#### What you need to do:
All entries should be copied exactly; the pictures stay out.

#### Given records:

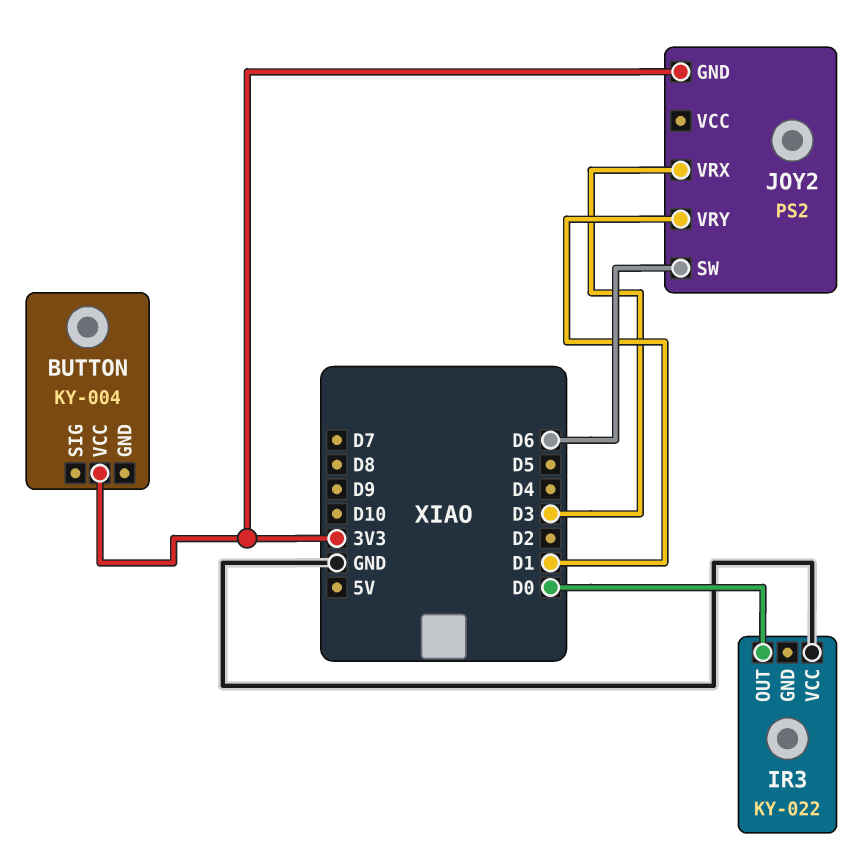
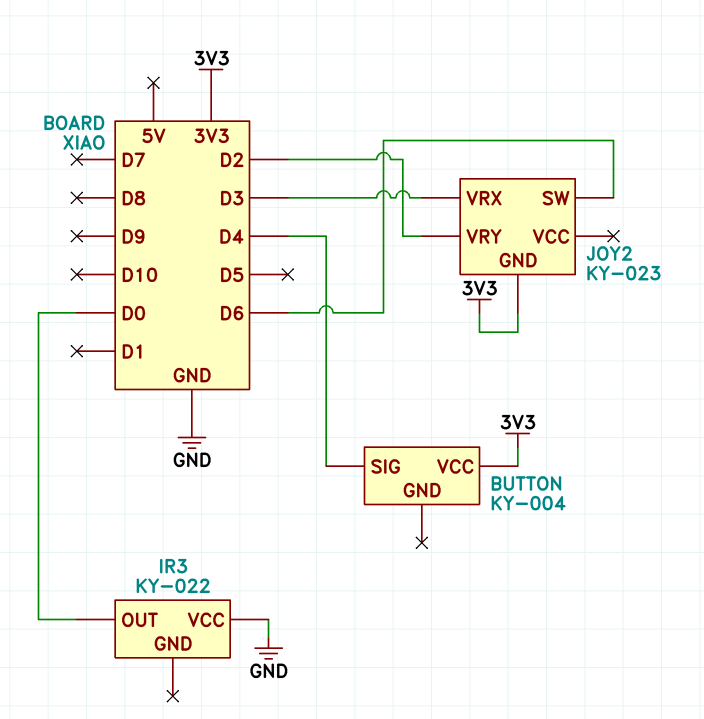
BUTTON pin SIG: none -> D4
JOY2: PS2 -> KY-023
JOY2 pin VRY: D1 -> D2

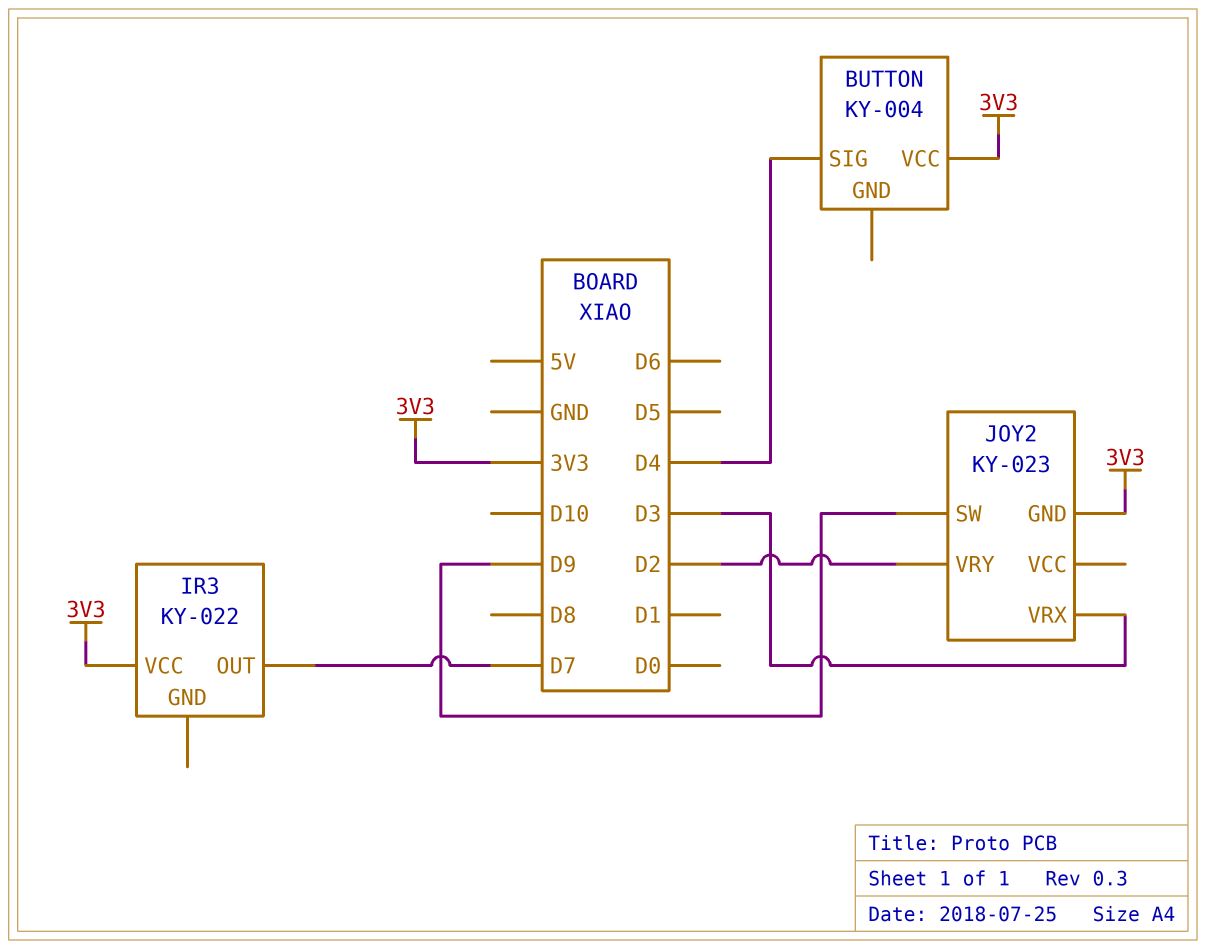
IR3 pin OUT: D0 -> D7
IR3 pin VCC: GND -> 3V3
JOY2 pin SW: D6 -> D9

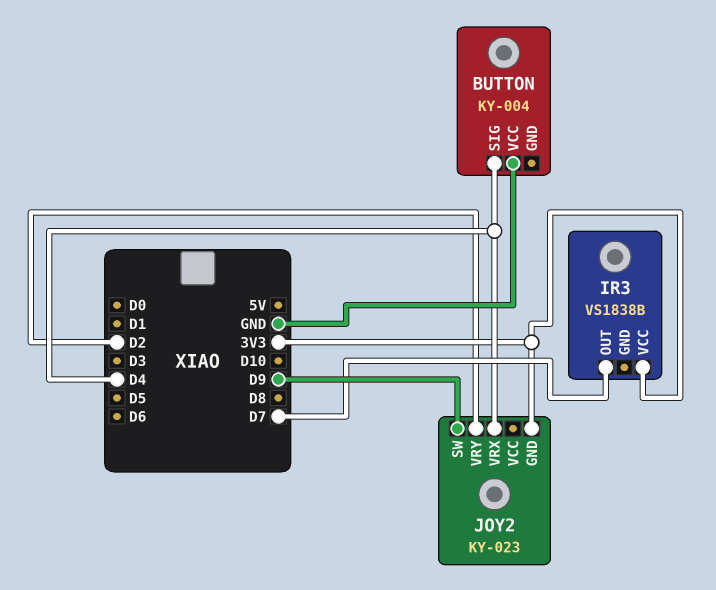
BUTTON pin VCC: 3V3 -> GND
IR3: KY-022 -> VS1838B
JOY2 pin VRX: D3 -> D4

#### Solution:
BUTTON pin SIG: none -> D4
JOY2: PS2 -> KY-023
JOY2 pin VRY: D1 -> D2

IR3 pin OUT: D0 -> D7
IR3 pin VCC: GND -> 3V3
JOY2 pin SW: D6 -> D9

BUTTON pin VCC: 3V3 -> GND
IR3: KY-022 -> VS1838B
JOY2 pin VRX: D3 -> D4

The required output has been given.